> _Directions for this task_: Rewrite the material below with "center" replaced by "middle" and nothing else changed. Leave the pictures out of your answer.

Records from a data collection
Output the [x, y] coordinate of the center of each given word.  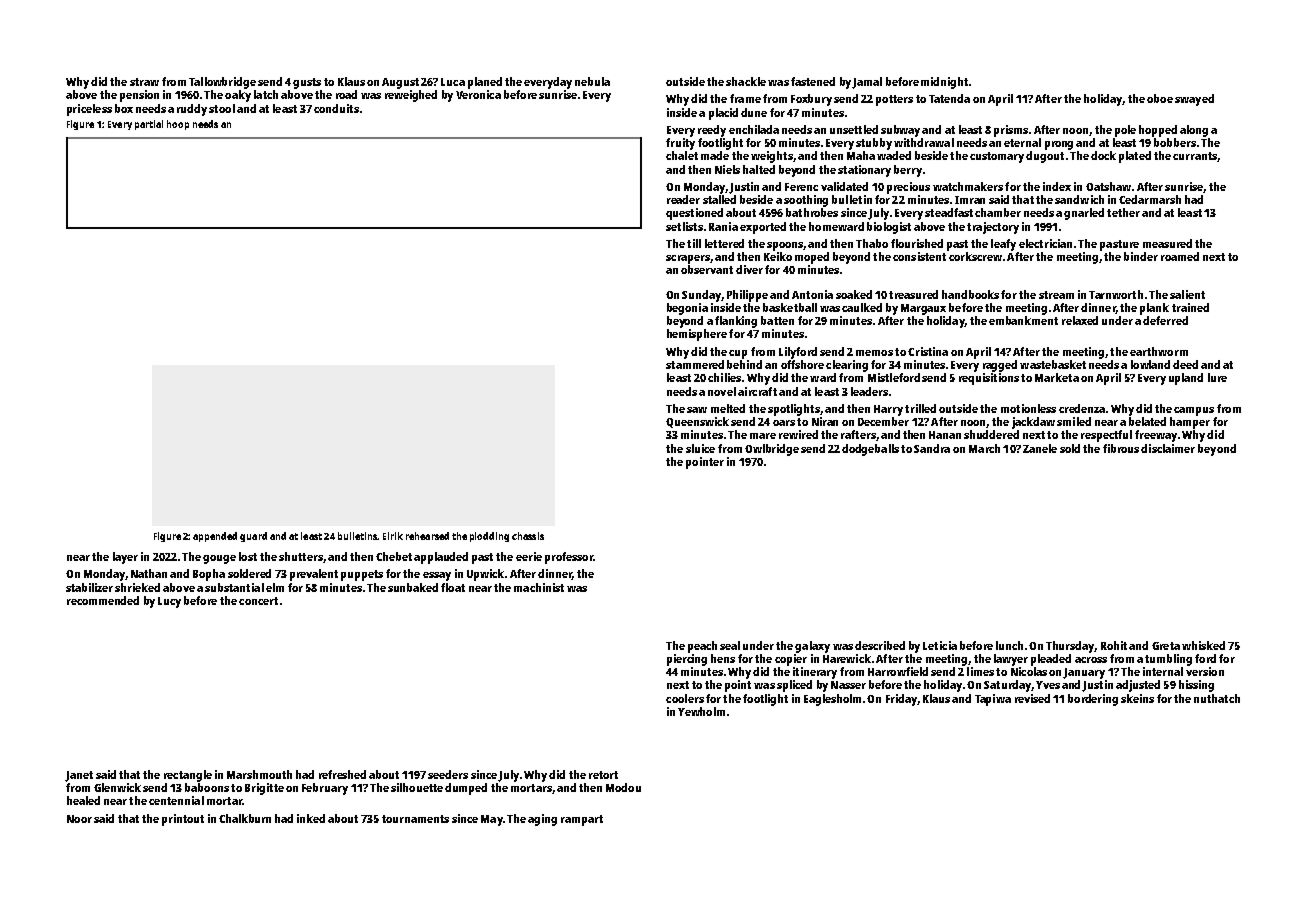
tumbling [1168, 660]
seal [730, 645]
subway [900, 131]
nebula [592, 81]
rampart [582, 820]
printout [183, 820]
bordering [1093, 700]
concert [258, 601]
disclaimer [1168, 448]
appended [215, 537]
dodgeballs [870, 450]
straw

> _Task result_:
Output the [x, y] coordinate of the middle of each given word.  
tumbling [1168, 660]
seal [730, 645]
subway [900, 131]
nebula [592, 81]
rampart [582, 820]
printout [183, 820]
bordering [1093, 700]
concert [258, 601]
disclaimer [1168, 448]
appended [215, 537]
dodgeballs [870, 450]
straw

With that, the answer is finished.